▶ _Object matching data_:
------------------------------------------------------------------------

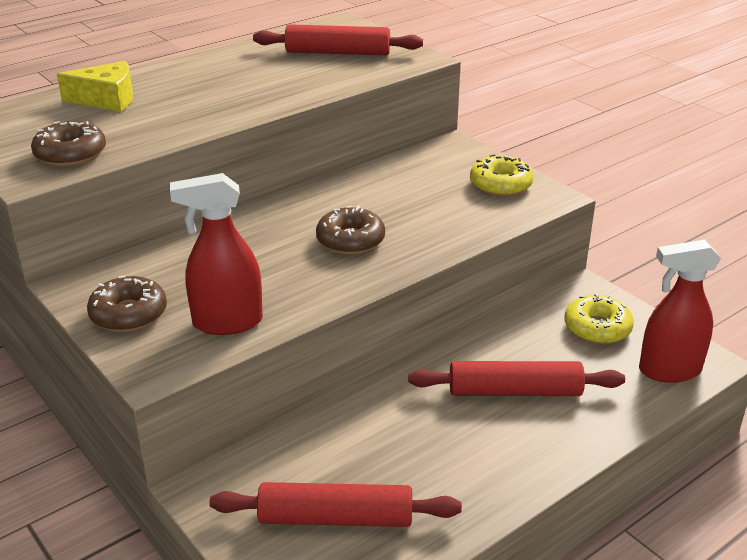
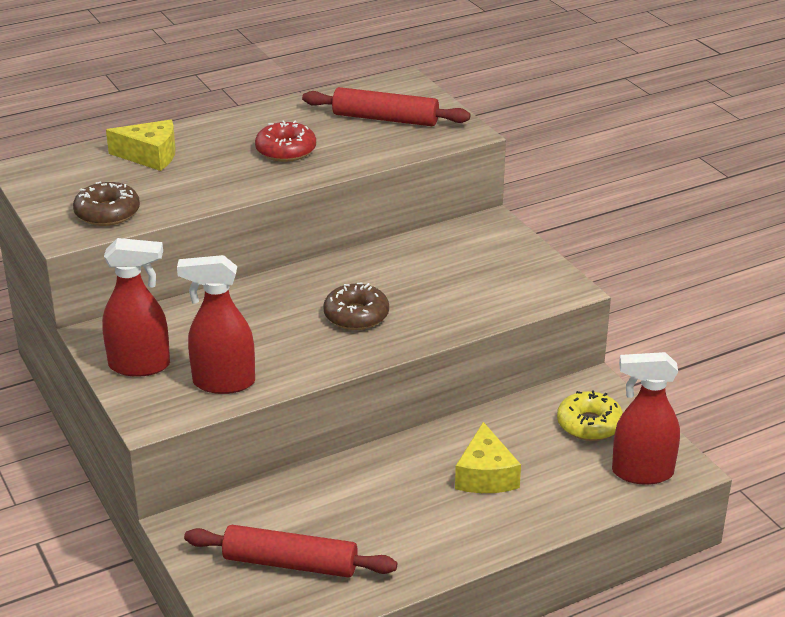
camera: 10 degrees right, 0 degrees up
(129, 314) = (140, 366): brown donut -> red spray bottle
(248, 85) = (286, 150): none -> red donut
(500, 185) = (522, 272): yellow donut -> none
(514, 391) = (485, 475): red rolling pin -> yellow cheese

------------------------------------------------------------------------

▶ _What the exercise asks_: Word for word, set down every line of the records above, and leave the pictures out.

▶ _Exercise response_:
camera: 10 degrees right, 0 degrees up
(129, 314) = (140, 366): brown donut -> red spray bottle
(248, 85) = (286, 150): none -> red donut
(500, 185) = (522, 272): yellow donut -> none
(514, 391) = (485, 475): red rolling pin -> yellow cheese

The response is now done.